[WORK ORDER]
Transcribe the listing below in full, keeping every line exactly as it is.

[INFORMATION]

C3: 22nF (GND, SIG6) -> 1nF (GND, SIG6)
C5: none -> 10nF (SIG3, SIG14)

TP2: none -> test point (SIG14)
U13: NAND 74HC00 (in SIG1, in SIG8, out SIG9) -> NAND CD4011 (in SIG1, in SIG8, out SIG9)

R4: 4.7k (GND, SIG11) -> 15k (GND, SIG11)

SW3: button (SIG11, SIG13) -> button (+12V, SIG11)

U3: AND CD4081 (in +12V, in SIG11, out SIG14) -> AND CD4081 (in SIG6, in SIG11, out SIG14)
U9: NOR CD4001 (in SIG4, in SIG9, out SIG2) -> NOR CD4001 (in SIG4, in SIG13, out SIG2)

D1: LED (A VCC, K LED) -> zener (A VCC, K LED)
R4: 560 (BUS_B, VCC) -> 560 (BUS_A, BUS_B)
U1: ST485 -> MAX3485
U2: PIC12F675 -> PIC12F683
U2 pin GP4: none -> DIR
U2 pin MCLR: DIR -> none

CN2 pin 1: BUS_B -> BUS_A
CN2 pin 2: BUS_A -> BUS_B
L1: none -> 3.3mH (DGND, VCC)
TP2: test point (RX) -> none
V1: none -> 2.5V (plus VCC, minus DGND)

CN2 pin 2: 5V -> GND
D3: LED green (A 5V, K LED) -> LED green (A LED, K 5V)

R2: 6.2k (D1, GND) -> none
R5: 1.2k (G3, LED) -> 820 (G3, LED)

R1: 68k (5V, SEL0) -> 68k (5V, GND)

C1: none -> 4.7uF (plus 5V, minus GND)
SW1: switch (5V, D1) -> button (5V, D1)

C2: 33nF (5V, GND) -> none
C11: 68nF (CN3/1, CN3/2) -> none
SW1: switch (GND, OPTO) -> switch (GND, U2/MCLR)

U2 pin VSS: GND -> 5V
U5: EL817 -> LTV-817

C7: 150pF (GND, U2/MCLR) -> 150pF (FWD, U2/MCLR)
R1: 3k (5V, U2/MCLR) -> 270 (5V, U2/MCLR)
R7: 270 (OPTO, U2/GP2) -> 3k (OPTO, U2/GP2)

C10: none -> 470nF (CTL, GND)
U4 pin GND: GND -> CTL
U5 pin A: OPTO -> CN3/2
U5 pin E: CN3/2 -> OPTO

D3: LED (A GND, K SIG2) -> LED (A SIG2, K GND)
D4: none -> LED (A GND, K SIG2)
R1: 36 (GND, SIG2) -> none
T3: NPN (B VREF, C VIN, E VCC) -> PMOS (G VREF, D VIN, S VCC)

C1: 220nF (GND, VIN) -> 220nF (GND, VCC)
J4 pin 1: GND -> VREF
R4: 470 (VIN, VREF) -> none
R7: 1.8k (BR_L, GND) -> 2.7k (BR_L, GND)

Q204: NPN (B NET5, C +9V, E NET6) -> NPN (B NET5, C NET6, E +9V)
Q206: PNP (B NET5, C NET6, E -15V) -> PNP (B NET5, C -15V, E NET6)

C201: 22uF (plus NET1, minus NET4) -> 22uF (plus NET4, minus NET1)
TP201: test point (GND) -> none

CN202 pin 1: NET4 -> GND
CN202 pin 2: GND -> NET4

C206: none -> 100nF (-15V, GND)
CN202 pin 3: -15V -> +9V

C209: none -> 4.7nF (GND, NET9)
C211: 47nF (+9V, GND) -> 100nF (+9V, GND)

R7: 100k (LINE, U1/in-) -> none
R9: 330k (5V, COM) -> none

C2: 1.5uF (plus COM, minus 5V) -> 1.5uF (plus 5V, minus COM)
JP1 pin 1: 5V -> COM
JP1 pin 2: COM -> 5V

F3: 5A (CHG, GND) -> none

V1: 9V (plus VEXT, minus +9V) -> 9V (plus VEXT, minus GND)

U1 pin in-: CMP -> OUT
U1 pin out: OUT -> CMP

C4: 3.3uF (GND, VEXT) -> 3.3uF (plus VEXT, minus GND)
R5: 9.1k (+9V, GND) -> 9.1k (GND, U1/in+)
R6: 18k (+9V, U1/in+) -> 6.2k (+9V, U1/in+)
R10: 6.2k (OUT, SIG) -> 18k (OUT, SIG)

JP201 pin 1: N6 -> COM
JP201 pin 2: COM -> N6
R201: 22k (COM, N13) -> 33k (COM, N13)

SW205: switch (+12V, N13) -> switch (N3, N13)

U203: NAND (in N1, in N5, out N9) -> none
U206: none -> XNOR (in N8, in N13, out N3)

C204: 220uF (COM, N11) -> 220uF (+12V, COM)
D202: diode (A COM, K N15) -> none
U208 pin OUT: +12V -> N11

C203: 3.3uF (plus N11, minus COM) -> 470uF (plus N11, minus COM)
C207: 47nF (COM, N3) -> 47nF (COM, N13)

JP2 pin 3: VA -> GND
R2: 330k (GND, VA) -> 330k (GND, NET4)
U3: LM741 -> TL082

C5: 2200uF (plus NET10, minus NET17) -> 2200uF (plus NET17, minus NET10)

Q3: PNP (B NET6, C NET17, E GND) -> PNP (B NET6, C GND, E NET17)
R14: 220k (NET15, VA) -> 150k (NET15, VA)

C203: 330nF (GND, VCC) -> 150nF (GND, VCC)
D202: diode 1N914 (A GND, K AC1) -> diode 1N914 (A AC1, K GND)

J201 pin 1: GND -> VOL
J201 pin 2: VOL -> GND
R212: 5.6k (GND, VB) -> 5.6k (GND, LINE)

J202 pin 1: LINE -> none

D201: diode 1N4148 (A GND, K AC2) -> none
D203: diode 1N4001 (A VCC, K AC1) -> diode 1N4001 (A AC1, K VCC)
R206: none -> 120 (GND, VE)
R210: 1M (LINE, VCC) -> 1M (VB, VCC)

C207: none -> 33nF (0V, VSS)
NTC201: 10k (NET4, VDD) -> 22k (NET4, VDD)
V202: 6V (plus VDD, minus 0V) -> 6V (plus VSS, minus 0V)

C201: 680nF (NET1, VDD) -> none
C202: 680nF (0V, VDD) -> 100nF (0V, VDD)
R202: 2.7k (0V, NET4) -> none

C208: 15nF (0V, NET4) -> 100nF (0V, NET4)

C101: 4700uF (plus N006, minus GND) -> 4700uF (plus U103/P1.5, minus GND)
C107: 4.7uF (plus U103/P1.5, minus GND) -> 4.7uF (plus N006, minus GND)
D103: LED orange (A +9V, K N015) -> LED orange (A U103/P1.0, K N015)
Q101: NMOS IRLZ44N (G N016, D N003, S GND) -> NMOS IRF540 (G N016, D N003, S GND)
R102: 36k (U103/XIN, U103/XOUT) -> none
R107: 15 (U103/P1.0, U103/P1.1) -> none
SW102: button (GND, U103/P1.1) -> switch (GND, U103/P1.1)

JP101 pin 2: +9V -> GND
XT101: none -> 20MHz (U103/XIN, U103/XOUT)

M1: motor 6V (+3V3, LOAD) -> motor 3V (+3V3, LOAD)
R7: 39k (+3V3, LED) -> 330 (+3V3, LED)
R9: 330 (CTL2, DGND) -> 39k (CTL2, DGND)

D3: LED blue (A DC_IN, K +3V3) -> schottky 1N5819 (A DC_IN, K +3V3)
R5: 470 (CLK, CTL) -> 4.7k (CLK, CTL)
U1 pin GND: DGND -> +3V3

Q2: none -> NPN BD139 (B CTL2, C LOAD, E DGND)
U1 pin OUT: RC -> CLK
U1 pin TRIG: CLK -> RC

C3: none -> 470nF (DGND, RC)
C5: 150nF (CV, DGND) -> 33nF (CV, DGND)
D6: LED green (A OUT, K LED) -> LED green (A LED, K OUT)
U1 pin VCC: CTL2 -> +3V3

[THE COMPLETED TASK]
C3: 22nF (GND, SIG6) -> 1nF (GND, SIG6)
C5: none -> 10nF (SIG3, SIG14)

TP2: none -> test point (SIG14)
U13: NAND 74HC00 (in SIG1, in SIG8, out SIG9) -> NAND CD4011 (in SIG1, in SIG8, out SIG9)

R4: 4.7k (GND, SIG11) -> 15k (GND, SIG11)

SW3: button (SIG11, SIG13) -> button (+12V, SIG11)

U3: AND CD4081 (in +12V, in SIG11, out SIG14) -> AND CD4081 (in SIG6, in SIG11, out SIG14)
U9: NOR CD4001 (in SIG4, in SIG9, out SIG2) -> NOR CD4001 (in SIG4, in SIG13, out SIG2)

D1: LED (A VCC, K LED) -> zener (A VCC, K LED)
R4: 560 (BUS_B, VCC) -> 560 (BUS_A, BUS_B)
U1: ST485 -> MAX3485
U2: PIC12F675 -> PIC12F683
U2 pin GP4: none -> DIR
U2 pin MCLR: DIR -> none

CN2 pin 1: BUS_B -> BUS_A
CN2 pin 2: BUS_A -> BUS_B
L1: none -> 3.3mH (DGND, VCC)
TP2: test point (RX) -> none
V1: none -> 2.5V (plus VCC, minus DGND)

CN2 pin 2: 5V -> GND
D3: LED green (A 5V, K LED) -> LED green (A LED, K 5V)

R2: 6.2k (D1, GND) -> none
R5: 1.2k (G3, LED) -> 820 (G3, LED)

R1: 68k (5V, SEL0) -> 68k (5V, GND)

C1: none -> 4.7uF (plus 5V, minus GND)
SW1: switch (5V, D1) -> button (5V, D1)

C2: 33nF (5V, GND) -> none
C11: 68nF (CN3/1, CN3/2) -> none
SW1: switch (GND, OPTO) -> switch (GND, U2/MCLR)

U2 pin VSS: GND -> 5V
U5: EL817 -> LTV-817

C7: 150pF (GND, U2/MCLR) -> 150pF (FWD, U2/MCLR)
R1: 3k (5V, U2/MCLR) -> 270 (5V, U2/MCLR)
R7: 270 (OPTO, U2/GP2) -> 3k (OPTO, U2/GP2)

C10: none -> 470nF (CTL, GND)
U4 pin GND: GND -> CTL
U5 pin A: OPTO -> CN3/2
U5 pin E: CN3/2 -> OPTO

D3: LED (A GND, K SIG2) -> LED (A SIG2, K GND)
D4: none -> LED (A GND, K SIG2)
R1: 36 (GND, SIG2) -> none
T3: NPN (B VREF, C VIN, E VCC) -> PMOS (G VREF, D VIN, S VCC)

C1: 220nF (GND, VIN) -> 220nF (GND, VCC)
J4 pin 1: GND -> VREF
R4: 470 (VIN, VREF) -> none
R7: 1.8k (BR_L, GND) -> 2.7k (BR_L, GND)

Q204: NPN (B NET5, C +9V, E NET6) -> NPN (B NET5, C NET6, E +9V)
Q206: PNP (B NET5, C NET6, E -15V) -> PNP (B NET5, C -15V, E NET6)

C201: 22uF (plus NET1, minus NET4) -> 22uF (plus NET4, minus NET1)
TP201: test point (GND) -> none

CN202 pin 1: NET4 -> GND
CN202 pin 2: GND -> NET4

C206: none -> 100nF (-15V, GND)
CN202 pin 3: -15V -> +9V

C209: none -> 4.7nF (GND, NET9)
C211: 47nF (+9V, GND) -> 100nF (+9V, GND)

R7: 100k (LINE, U1/in-) -> none
R9: 330k (5V, COM) -> none

C2: 1.5uF (plus COM, minus 5V) -> 1.5uF (plus 5V, minus COM)
JP1 pin 1: 5V -> COM
JP1 pin 2: COM -> 5V

F3: 5A (CHG, GND) -> none

V1: 9V (plus VEXT, minus +9V) -> 9V (plus VEXT, minus GND)

U1 pin in-: CMP -> OUT
U1 pin out: OUT -> CMP

C4: 3.3uF (GND, VEXT) -> 3.3uF (plus VEXT, minus GND)
R5: 9.1k (+9V, GND) -> 9.1k (GND, U1/in+)
R6: 18k (+9V, U1/in+) -> 6.2k (+9V, U1/in+)
R10: 6.2k (OUT, SIG) -> 18k (OUT, SIG)

JP201 pin 1: N6 -> COM
JP201 pin 2: COM -> N6
R201: 22k (COM, N13) -> 33k (COM, N13)

SW205: switch (+12V, N13) -> switch (N3, N13)

U203: NAND (in N1, in N5, out N9) -> none
U206: none -> XNOR (in N8, in N13, out N3)

C204: 220uF (COM, N11) -> 220uF (+12V, COM)
D202: diode (A COM, K N15) -> none
U208 pin OUT: +12V -> N11

C203: 3.3uF (plus N11, minus COM) -> 470uF (plus N11, minus COM)
C207: 47nF (COM, N3) -> 47nF (COM, N13)

JP2 pin 3: VA -> GND
R2: 330k (GND, VA) -> 330k (GND, NET4)
U3: LM741 -> TL082

C5: 2200uF (plus NET10, minus NET17) -> 2200uF (plus NET17, minus NET10)

Q3: PNP (B NET6, C NET17, E GND) -> PNP (B NET6, C GND, E NET17)
R14: 220k (NET15, VA) -> 150k (NET15, VA)

C203: 330nF (GND, VCC) -> 150nF (GND, VCC)
D202: diode 1N914 (A GND, K AC1) -> diode 1N914 (A AC1, K GND)

J201 pin 1: GND -> VOL
J201 pin 2: VOL -> GND
R212: 5.6k (GND, VB) -> 5.6k (GND, LINE)

J202 pin 1: LINE -> none

D201: diode 1N4148 (A GND, K AC2) -> none
D203: diode 1N4001 (A VCC, K AC1) -> diode 1N4001 (A AC1, K VCC)
R206: none -> 120 (GND, VE)
R210: 1M (LINE, VCC) -> 1M (VB, VCC)

C207: none -> 33nF (0V, VSS)
NTC201: 10k (NET4, VDD) -> 22k (NET4, VDD)
V202: 6V (plus VDD, minus 0V) -> 6V (plus VSS, minus 0V)

C201: 680nF (NET1, VDD) -> none
C202: 680nF (0V, VDD) -> 100nF (0V, VDD)
R202: 2.7k (0V, NET4) -> none

C208: 15nF (0V, NET4) -> 100nF (0V, NET4)

C101: 4700uF (plus N006, minus GND) -> 4700uF (plus U103/P1.5, minus GND)
C107: 4.7uF (plus U103/P1.5, minus GND) -> 4.7uF (plus N006, minus GND)
D103: LED orange (A +9V, K N015) -> LED orange (A U103/P1.0, K N015)
Q101: NMOS IRLZ44N (G N016, D N003, S GND) -> NMOS IRF540 (G N016, D N003, S GND)
R102: 36k (U103/XIN, U103/XOUT) -> none
R107: 15 (U103/P1.0, U103/P1.1) -> none
SW102: button (GND, U103/P1.1) -> switch (GND, U103/P1.1)

JP101 pin 2: +9V -> GND
XT101: none -> 20MHz (U103/XIN, U103/XOUT)

M1: motor 6V (+3V3, LOAD) -> motor 3V (+3V3, LOAD)
R7: 39k (+3V3, LED) -> 330 (+3V3, LED)
R9: 330 (CTL2, DGND) -> 39k (CTL2, DGND)

D3: LED blue (A DC_IN, K +3V3) -> schottky 1N5819 (A DC_IN, K +3V3)
R5: 470 (CLK, CTL) -> 4.7k (CLK, CTL)
U1 pin GND: DGND -> +3V3

Q2: none -> NPN BD139 (B CTL2, C LOAD, E DGND)
U1 pin OUT: RC -> CLK
U1 pin TRIG: CLK -> RC

C3: none -> 470nF (DGND, RC)
C5: 150nF (CV, DGND) -> 33nF (CV, DGND)
D6: LED green (A OUT, K LED) -> LED green (A LED, K OUT)
U1 pin VCC: CTL2 -> +3V3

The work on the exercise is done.